*** Block opens ***

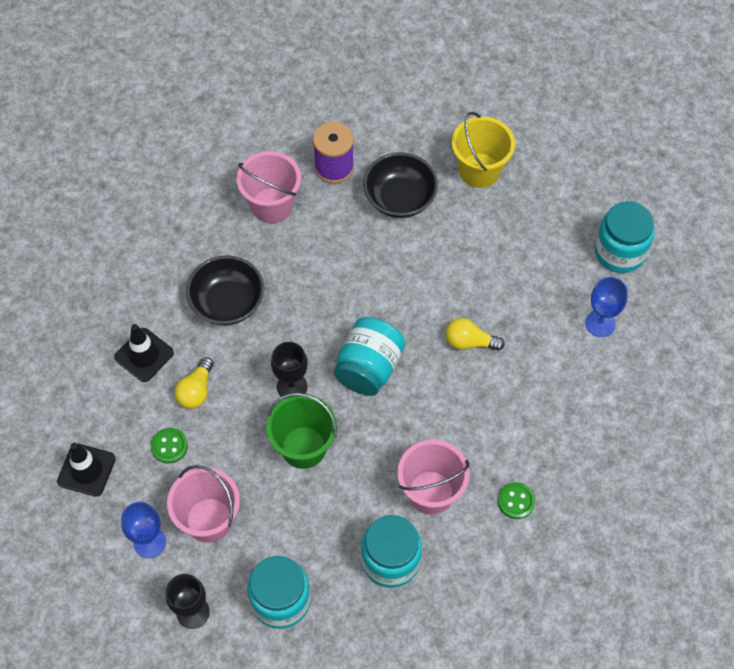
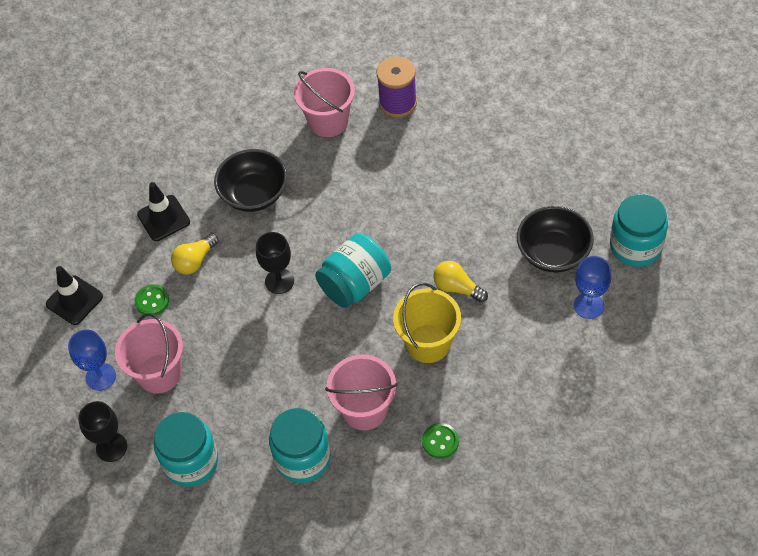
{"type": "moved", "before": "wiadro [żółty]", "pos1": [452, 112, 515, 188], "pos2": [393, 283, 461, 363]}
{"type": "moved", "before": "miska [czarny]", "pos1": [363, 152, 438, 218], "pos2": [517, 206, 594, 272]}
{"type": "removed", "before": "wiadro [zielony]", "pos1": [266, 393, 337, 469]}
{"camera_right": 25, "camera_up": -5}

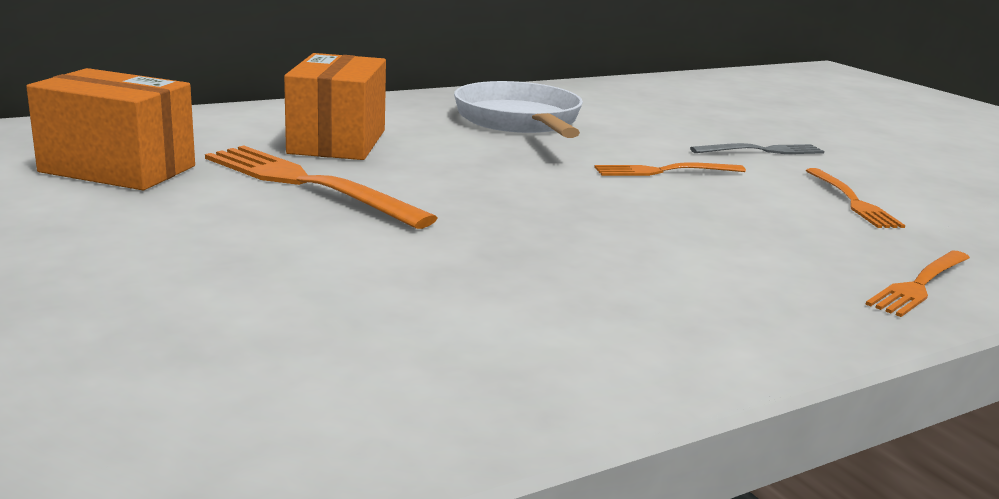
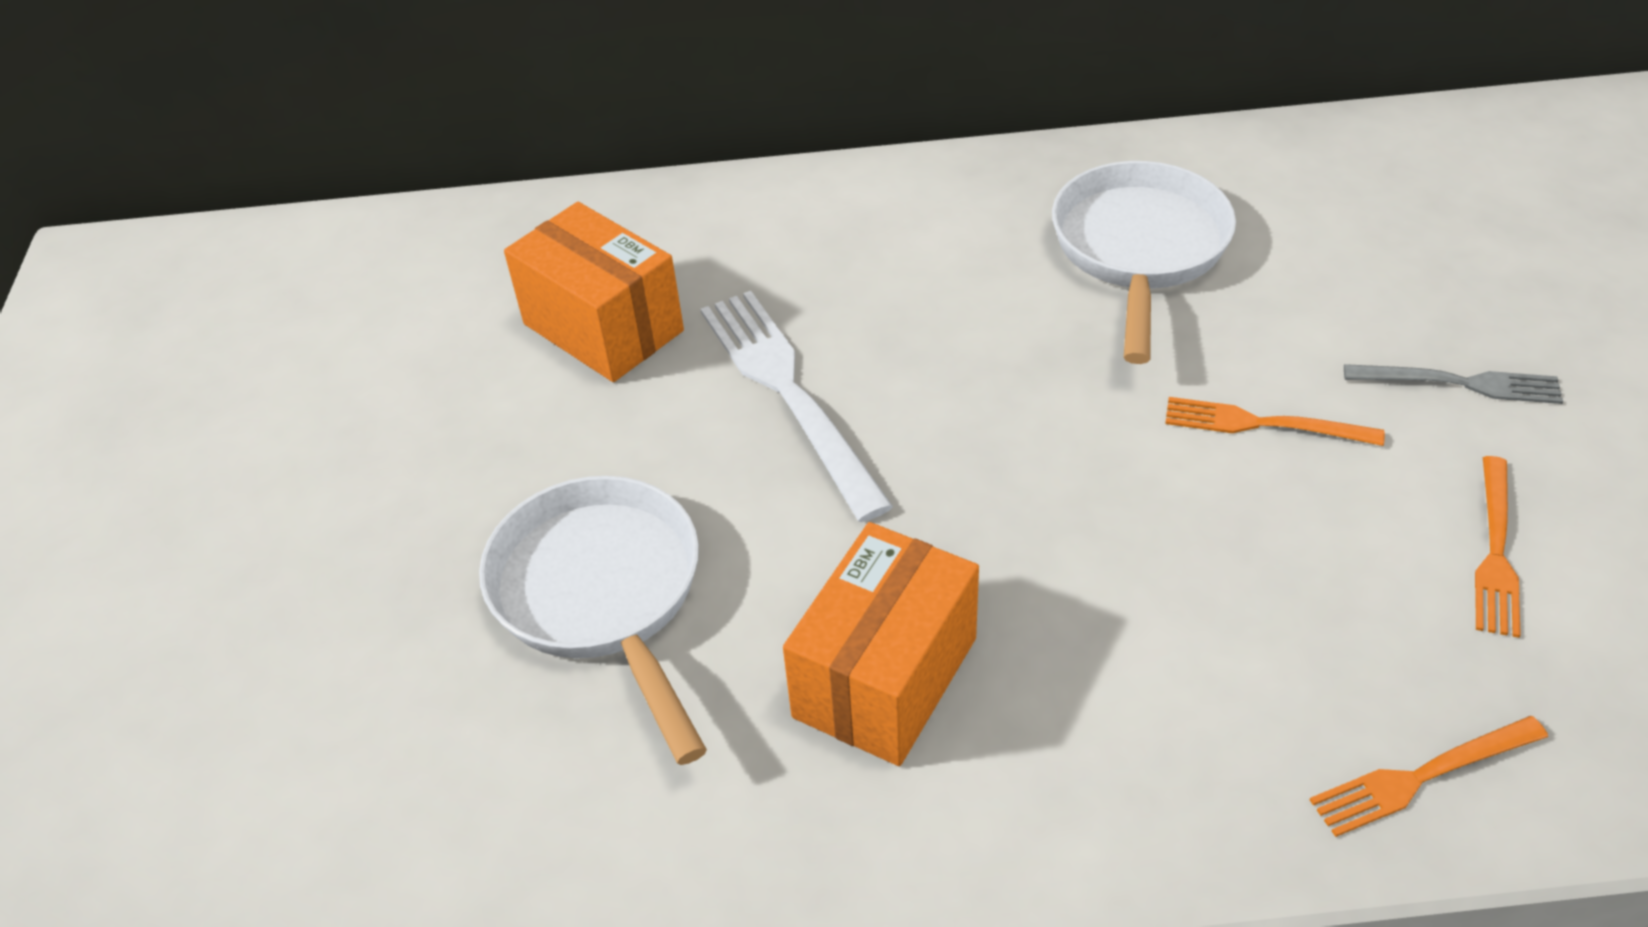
{"type": "added", "after": "patelnia [biały]", "pos2": [479, 476, 707, 765]}
{"type": "recoloured", "before": "widelec [pomarańczowy]", "after": "widelec [biały]", "pos1": [205, 145, 437, 229], "pos2": [701, 291, 893, 522]}
{"type": "moved", "before": "pudełko [pomarańczowy]", "pos1": [284, 53, 386, 160], "pos2": [783, 522, 979, 766]}
{"camera_right": 30, "camera_up": 25}

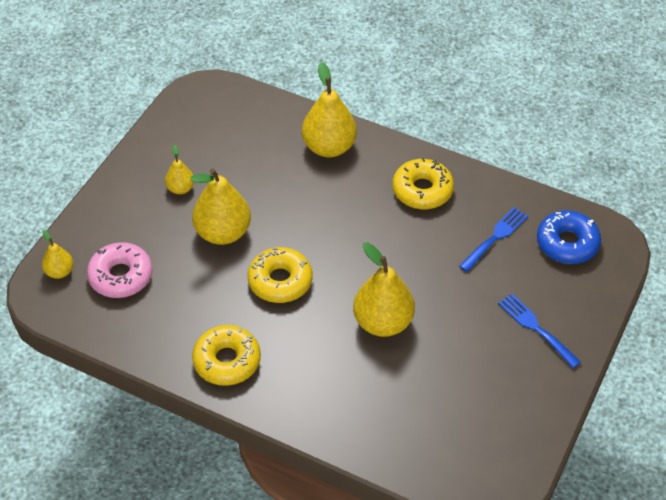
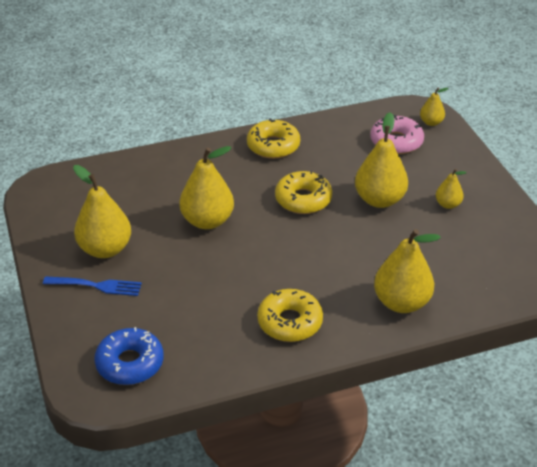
{"type": "added", "after": "gruszka [żółty]", "pos2": [73, 165, 131, 258]}
{"type": "removed", "before": "widelec [niebieski]", "pos1": [459, 207, 528, 272]}
{"camera_right": 135, "camera_up": -10}

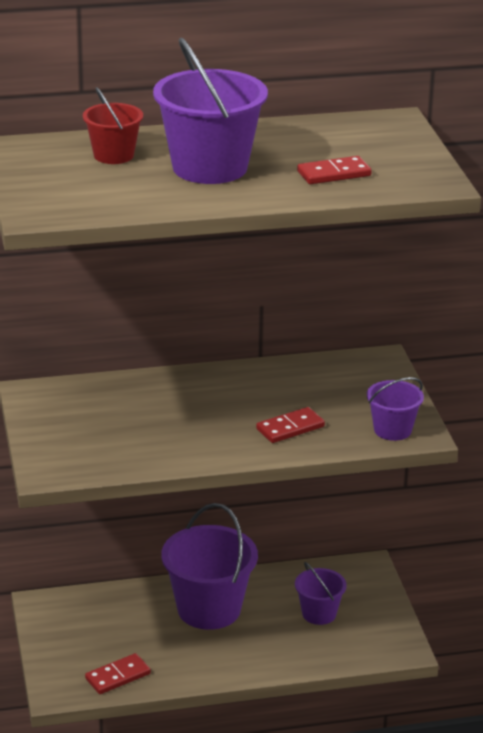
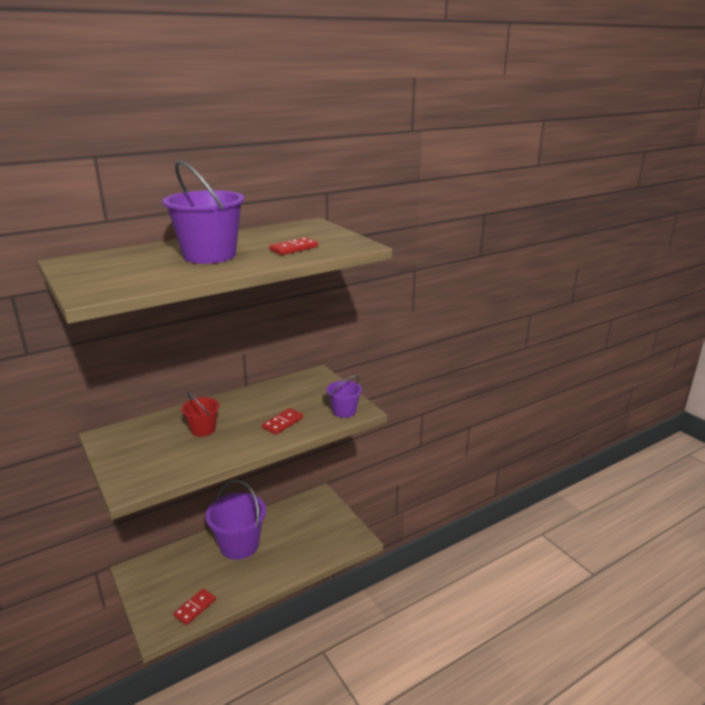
{"type": "moved", "before": "wiadro [czerwony]", "pos1": [83, 87, 143, 164], "pos2": [181, 392, 219, 437]}
{"type": "removed", "before": "wiadro [fioletowy]", "pos1": [295, 562, 347, 625]}
{"camera_right": -20, "camera_up": -5}

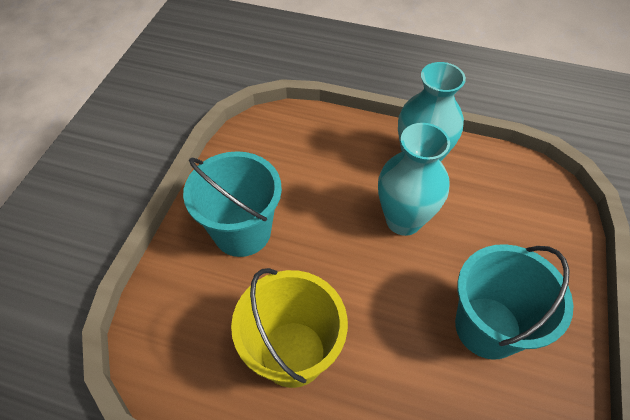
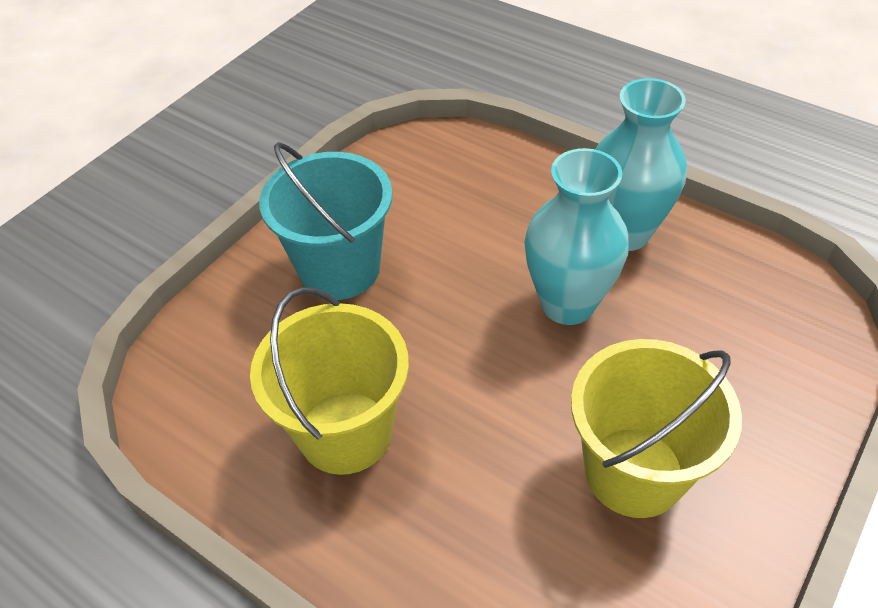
{"type": "recoloured", "before": "wiadro [turkusowy]", "after": "wiadro [żółty]", "pos1": [455, 244, 573, 359], "pos2": [571, 339, 742, 518]}
{"camera_right": 20, "camera_up": -5}

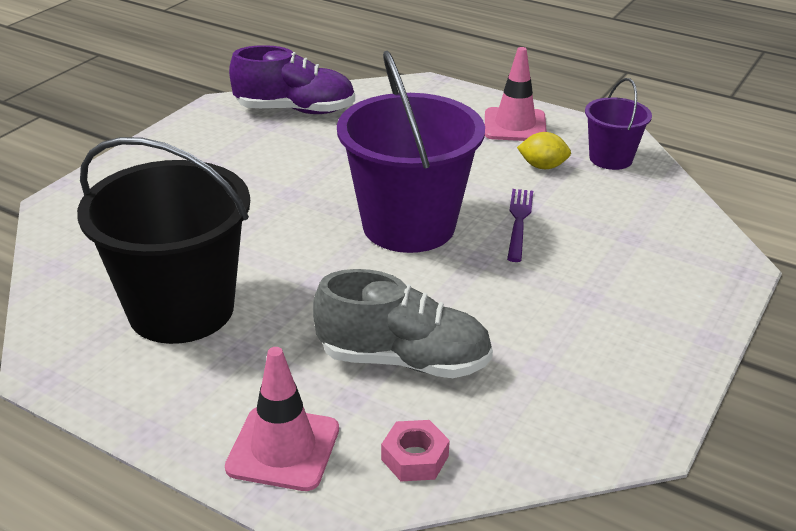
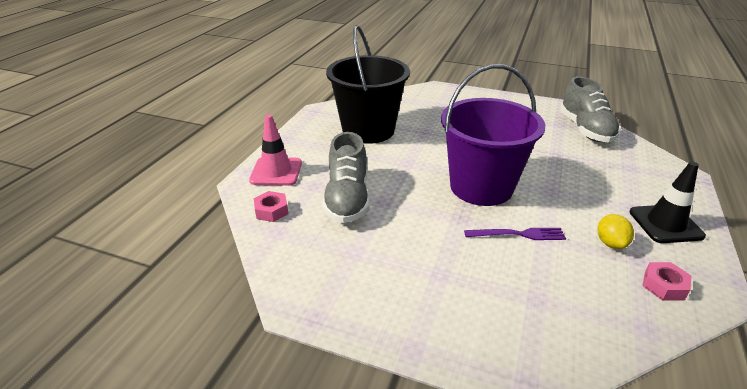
{"type": "recoloured", "before": "but [fioletowy]", "after": "but [szary]", "pos1": [229, 45, 355, 114], "pos2": [560, 76, 620, 143]}
{"type": "recoloured", "before": "pachołek [różowy]", "after": "pachołek [czarny]", "pos1": [485, 47, 547, 141], "pos2": [629, 162, 706, 243]}
{"type": "replaced", "before": "wiadro [fioletowy]", "after": "nakrętka [różowy]", "pos1": [585, 78, 652, 170], "pos2": [643, 262, 691, 300]}
{"camera_right": 80, "camera_up": 0}

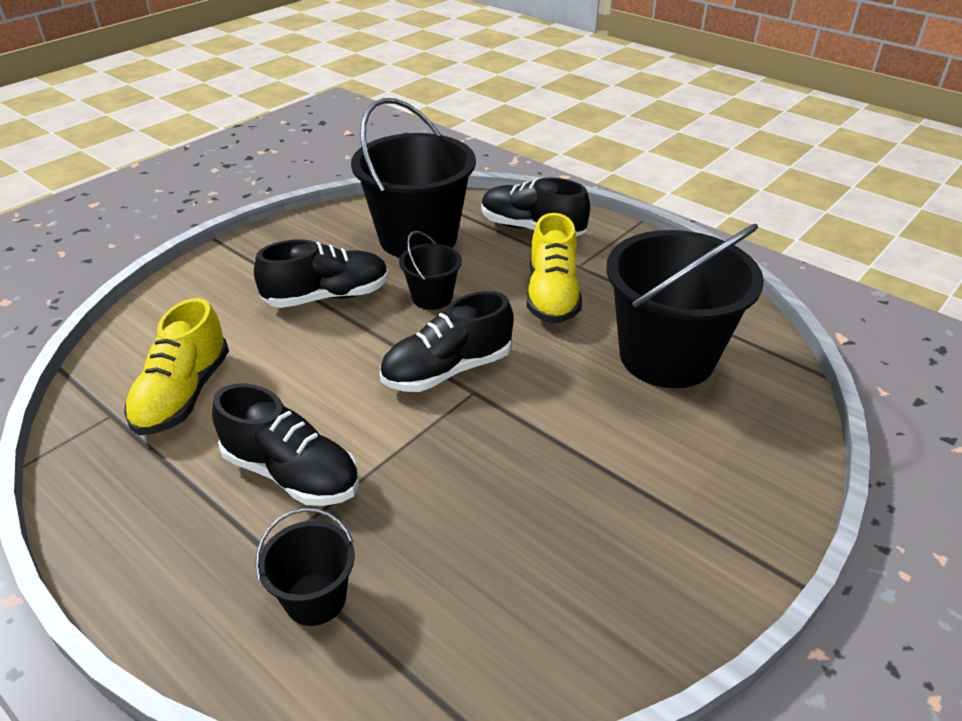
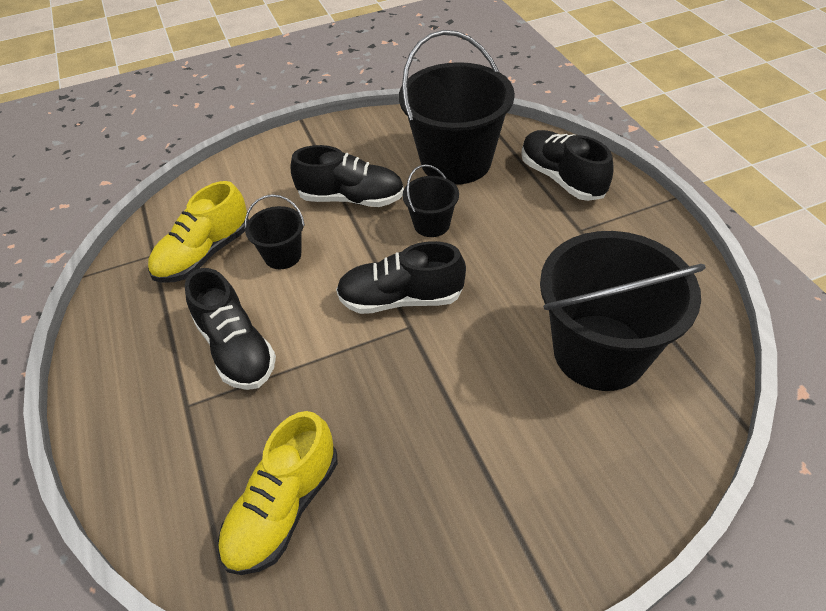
{"type": "moved", "before": "but [żółty]", "pos1": [527, 213, 582, 324], "pos2": [218, 411, 338, 575]}
{"type": "moved", "before": "wiadro [czarny]", "pos1": [255, 508, 355, 626], "pos2": [245, 194, 305, 269]}
{"camera_right": 30, "camera_up": 10}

*** Block closes ***

■ **EXERCISE**:
The material above holds pictures; copy everything else in it exactly.

■ **RESPONSE**:
{"type": "moved", "before": "wiadro [żółty]", "pos1": [452, 112, 515, 188], "pos2": [393, 283, 461, 363]}
{"type": "moved", "before": "miska [czarny]", "pos1": [363, 152, 438, 218], "pos2": [517, 206, 594, 272]}
{"type": "removed", "before": "wiadro [zielony]", "pos1": [266, 393, 337, 469]}
{"camera_right": 25, "camera_up": -5}

{"type": "added", "after": "patelnia [biały]", "pos2": [479, 476, 707, 765]}
{"type": "recoloured", "before": "widelec [pomarańczowy]", "after": "widelec [biały]", "pos1": [205, 145, 437, 229], "pos2": [701, 291, 893, 522]}
{"type": "moved", "before": "pudełko [pomarańczowy]", "pos1": [284, 53, 386, 160], "pos2": [783, 522, 979, 766]}
{"camera_right": 30, "camera_up": 25}

{"type": "added", "after": "gruszka [żółty]", "pos2": [73, 165, 131, 258]}
{"type": "removed", "before": "widelec [niebieski]", "pos1": [459, 207, 528, 272]}
{"camera_right": 135, "camera_up": -10}

{"type": "moved", "before": "wiadro [czerwony]", "pos1": [83, 87, 143, 164], "pos2": [181, 392, 219, 437]}
{"type": "removed", "before": "wiadro [fioletowy]", "pos1": [295, 562, 347, 625]}
{"camera_right": -20, "camera_up": -5}

{"type": "recoloured", "before": "wiadro [turkusowy]", "after": "wiadro [żółty]", "pos1": [455, 244, 573, 359], "pos2": [571, 339, 742, 518]}
{"camera_right": 20, "camera_up": -5}

{"type": "recoloured", "before": "but [fioletowy]", "after": "but [szary]", "pos1": [229, 45, 355, 114], "pos2": [560, 76, 620, 143]}
{"type": "recoloured", "before": "pachołek [różowy]", "after": "pachołek [czarny]", "pos1": [485, 47, 547, 141], "pos2": [629, 162, 706, 243]}
{"type": "replaced", "before": "wiadro [fioletowy]", "after": "nakrętka [różowy]", "pos1": [585, 78, 652, 170], "pos2": [643, 262, 691, 300]}
{"camera_right": 80, "camera_up": 0}

{"type": "moved", "before": "but [żółty]", "pos1": [527, 213, 582, 324], "pos2": [218, 411, 338, 575]}
{"type": "moved", "before": "wiadro [czarny]", "pos1": [255, 508, 355, 626], "pos2": [245, 194, 305, 269]}
{"camera_right": 30, "camera_up": 10}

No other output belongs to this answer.